Your answer must be the exact lines from the one with "building: none -> [227,330,295,394]" to the end of the data, both included, with no pictures.

[Records excerpted from a collection]
·····

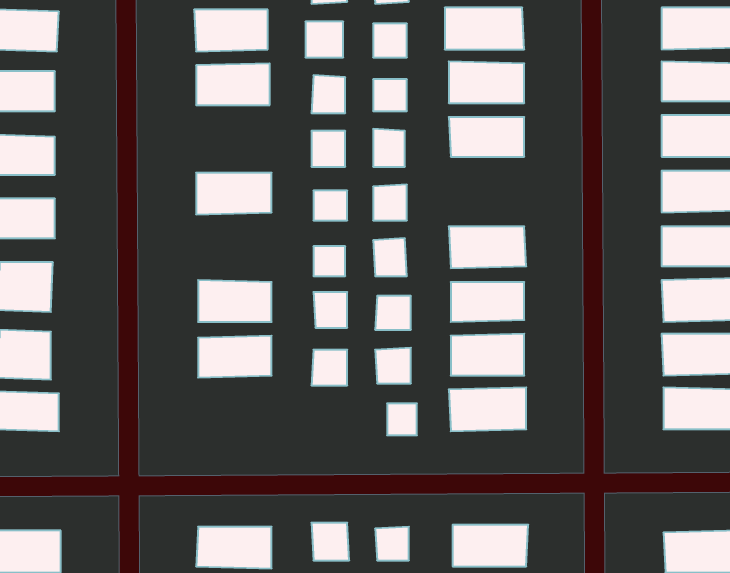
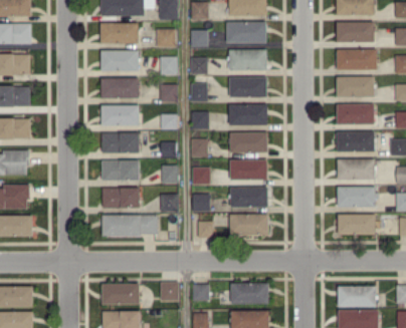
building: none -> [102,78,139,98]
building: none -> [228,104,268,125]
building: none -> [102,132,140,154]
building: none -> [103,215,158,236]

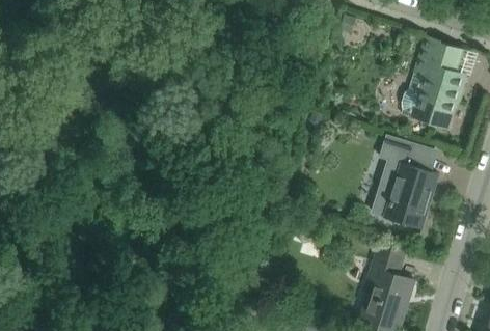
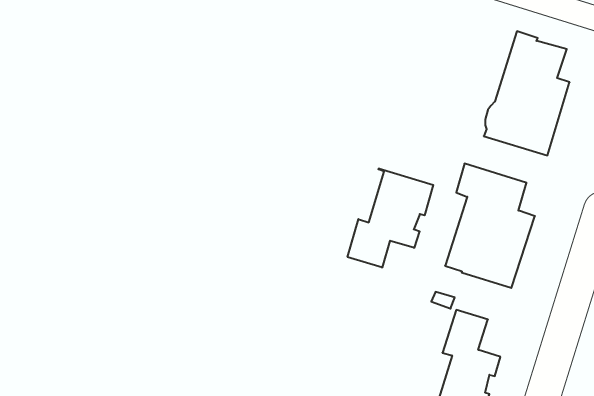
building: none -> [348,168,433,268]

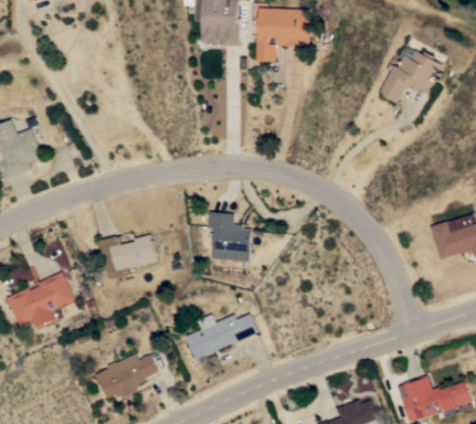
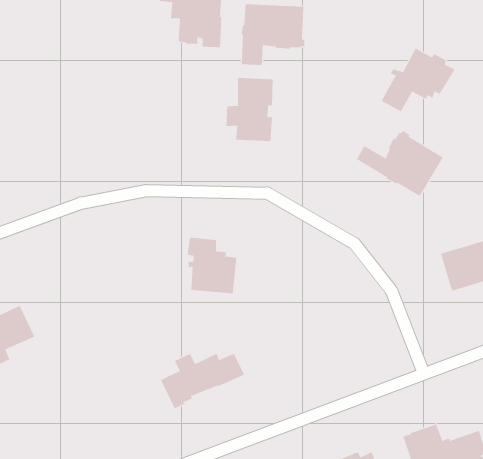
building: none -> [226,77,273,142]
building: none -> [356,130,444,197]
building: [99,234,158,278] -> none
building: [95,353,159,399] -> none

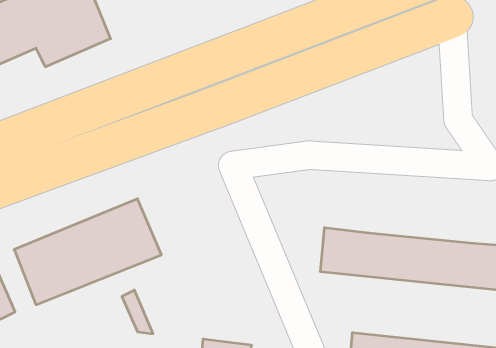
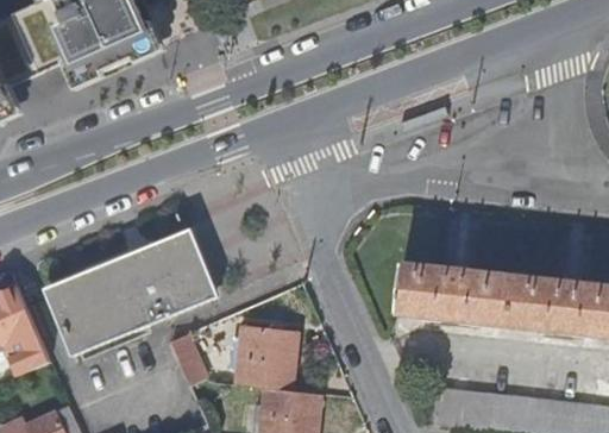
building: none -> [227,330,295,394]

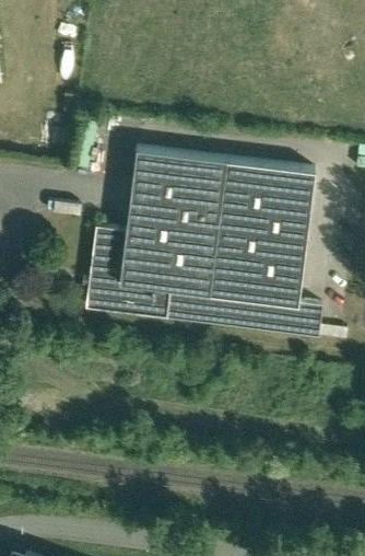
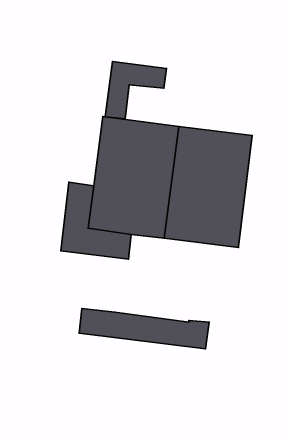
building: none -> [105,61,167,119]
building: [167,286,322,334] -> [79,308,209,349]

·····

Result of this exercise:
building: none -> [227,330,295,394]

building: none -> [105,61,167,119]
building: [167,286,322,334] -> [79,308,209,349]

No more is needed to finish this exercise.